[[ DATA, beginning ]]

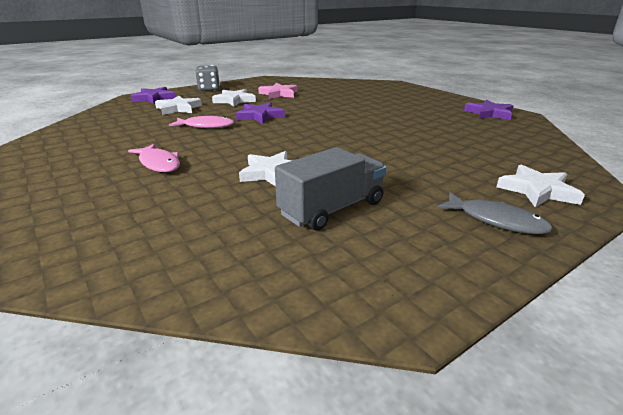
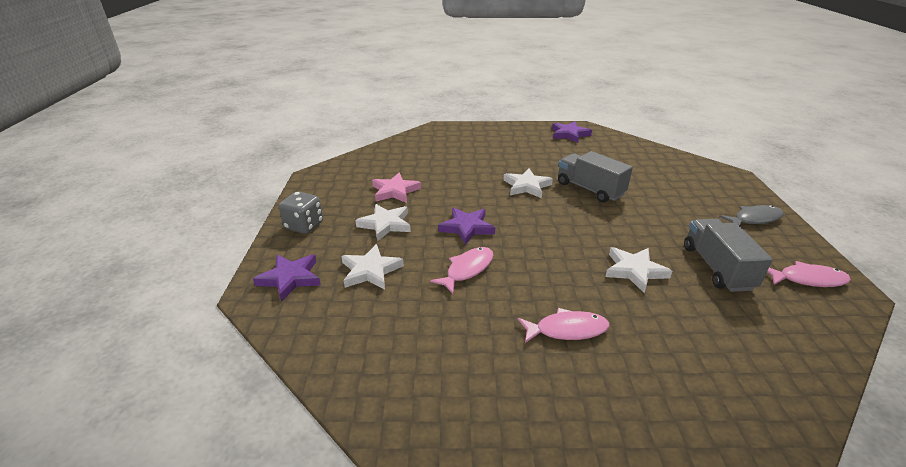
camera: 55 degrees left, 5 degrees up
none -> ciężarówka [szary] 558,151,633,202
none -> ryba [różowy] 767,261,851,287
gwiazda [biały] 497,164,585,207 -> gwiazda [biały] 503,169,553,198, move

[[ DATA, end ]]
[[ DATA, beginning ]]

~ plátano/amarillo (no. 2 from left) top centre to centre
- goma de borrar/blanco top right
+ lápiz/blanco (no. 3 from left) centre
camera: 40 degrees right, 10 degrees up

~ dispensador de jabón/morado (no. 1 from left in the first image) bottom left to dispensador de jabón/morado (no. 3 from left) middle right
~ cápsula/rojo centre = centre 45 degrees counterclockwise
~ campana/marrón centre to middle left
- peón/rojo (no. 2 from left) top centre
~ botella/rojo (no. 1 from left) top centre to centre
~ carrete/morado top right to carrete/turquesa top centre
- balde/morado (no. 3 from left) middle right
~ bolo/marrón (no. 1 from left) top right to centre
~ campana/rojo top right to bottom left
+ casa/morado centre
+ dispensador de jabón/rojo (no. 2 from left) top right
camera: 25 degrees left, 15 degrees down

[[ DATA, end ]]
[[ DATA, beginning ]]

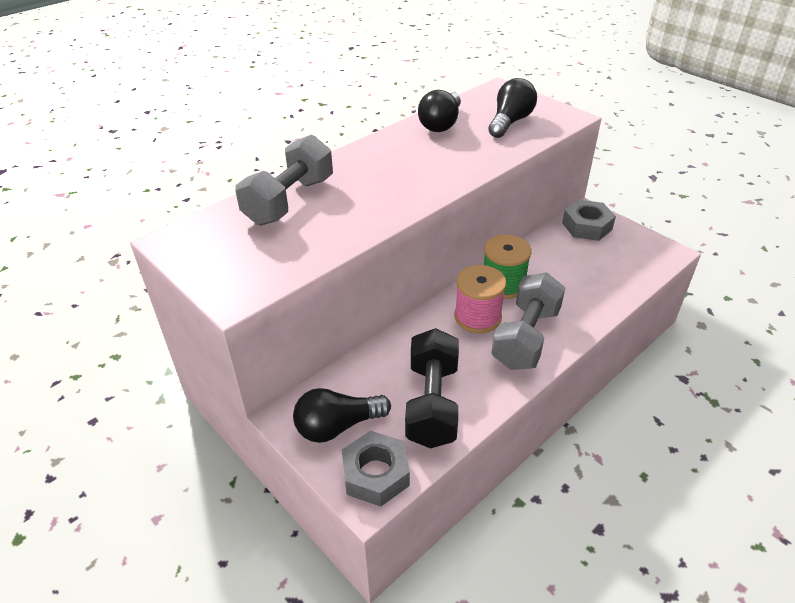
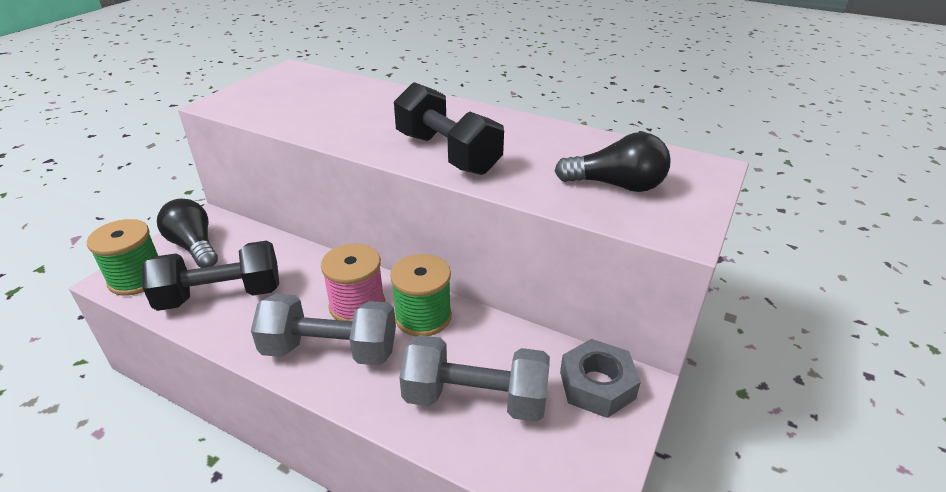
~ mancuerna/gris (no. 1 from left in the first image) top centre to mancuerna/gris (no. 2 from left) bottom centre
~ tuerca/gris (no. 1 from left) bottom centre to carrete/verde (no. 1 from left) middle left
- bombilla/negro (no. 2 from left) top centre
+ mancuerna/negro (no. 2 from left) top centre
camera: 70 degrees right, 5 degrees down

[[ DATA, end ]]

**TRY IT**
Only one stretch of the records above is wanted: the lines between the one holding "2 from left) top centre to centre" and the one holding "from left) centre", inclusive, reproduced exactly.

**OUTPUT**
~ plátano/amarillo (no. 2 from left) top centre to centre
- goma de borrar/blanco top right
+ lápiz/blanco (no. 3 from left) centre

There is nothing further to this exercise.